Work to complete:
Exactly as given, write out the lines from the one containing "before: kaczka [czarny]" through the end of the listing, with both ends included and nothing else.

Supplied material:
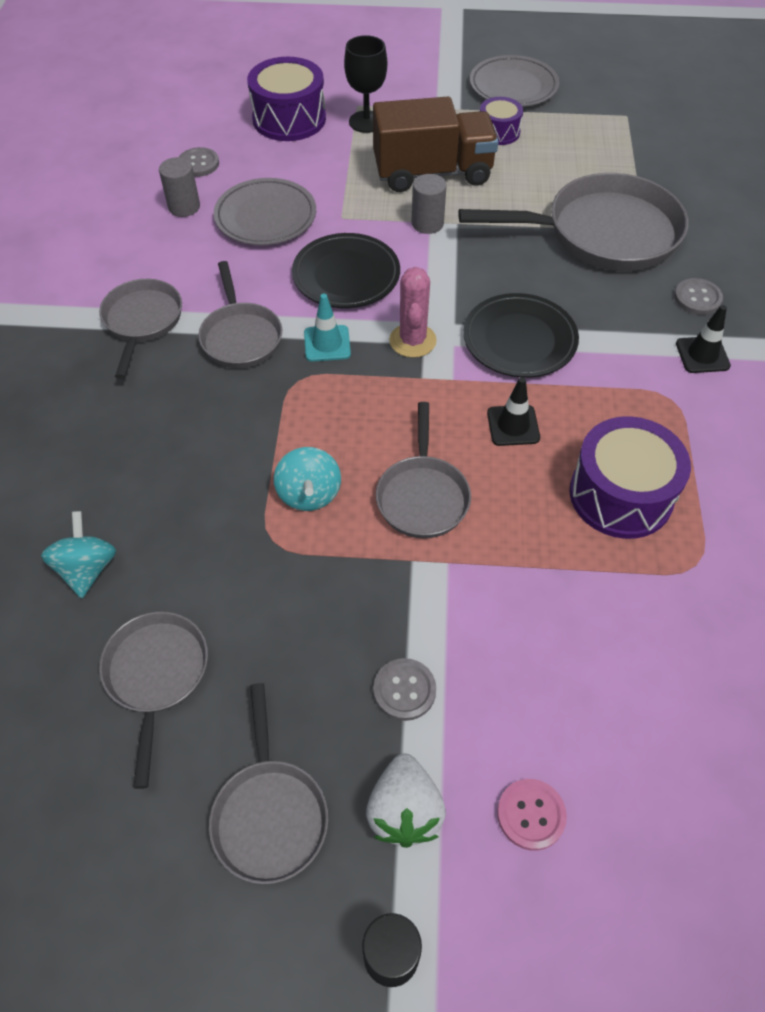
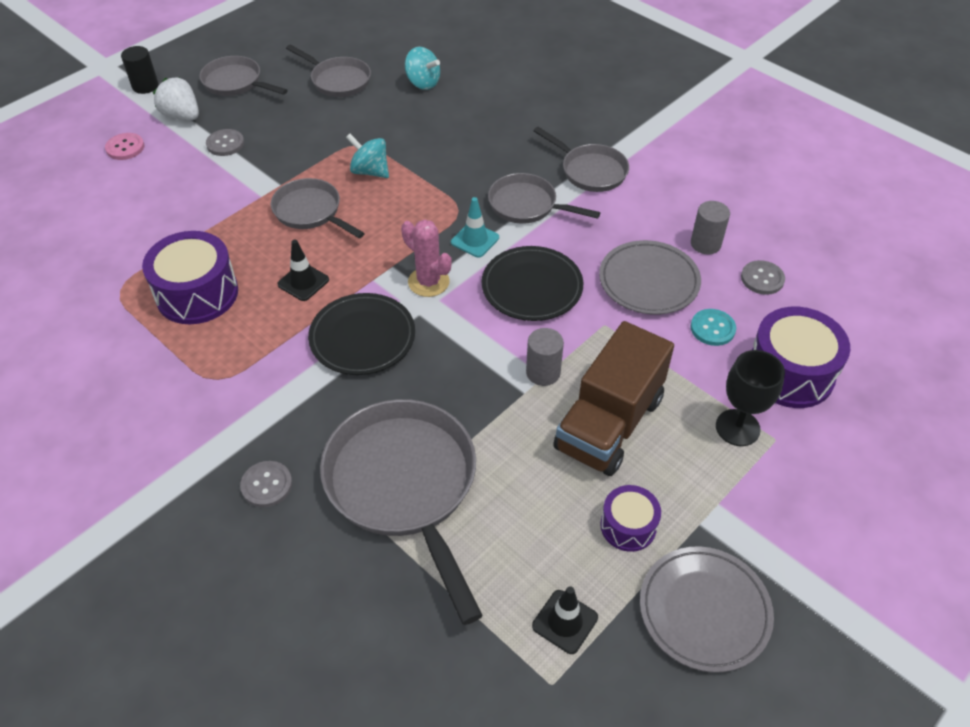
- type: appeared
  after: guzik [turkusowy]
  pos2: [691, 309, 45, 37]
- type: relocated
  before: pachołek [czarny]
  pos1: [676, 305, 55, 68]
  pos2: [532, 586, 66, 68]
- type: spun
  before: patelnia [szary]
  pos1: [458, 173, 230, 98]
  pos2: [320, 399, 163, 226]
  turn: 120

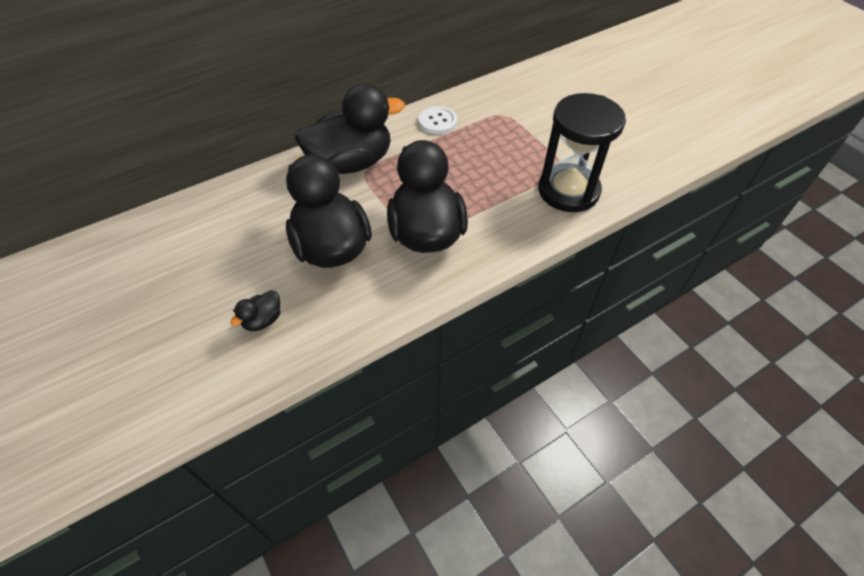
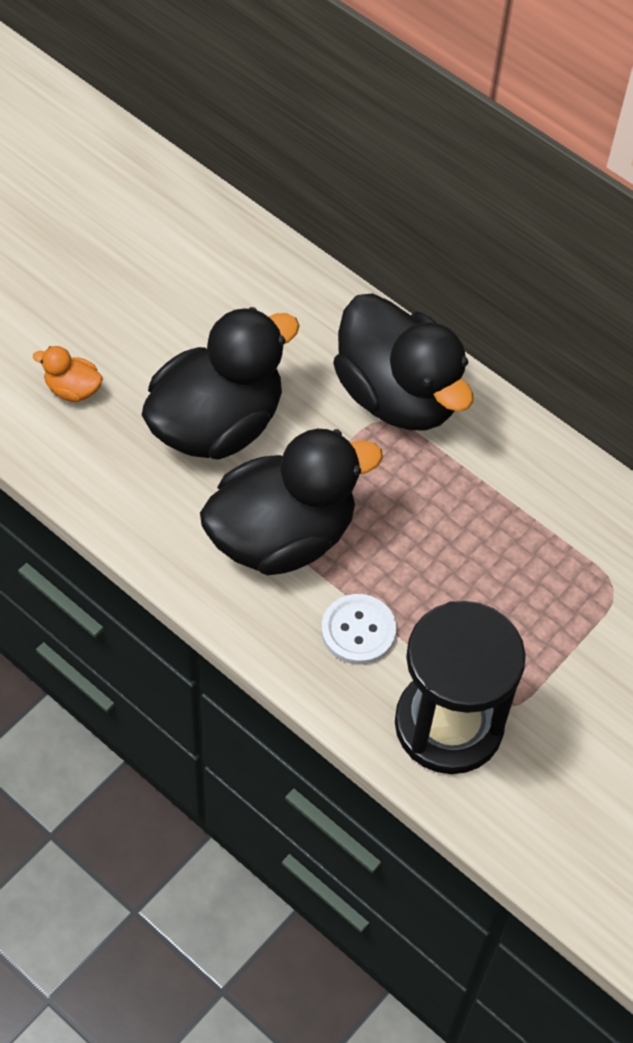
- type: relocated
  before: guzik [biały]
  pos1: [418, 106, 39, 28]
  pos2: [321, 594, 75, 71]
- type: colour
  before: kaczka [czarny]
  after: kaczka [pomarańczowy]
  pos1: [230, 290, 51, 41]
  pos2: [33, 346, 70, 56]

Result below:
  before: kaczka [czarny]
  after: kaczka [pomarańczowy]
  pos1: [230, 290, 51, 41]
  pos2: [33, 346, 70, 56]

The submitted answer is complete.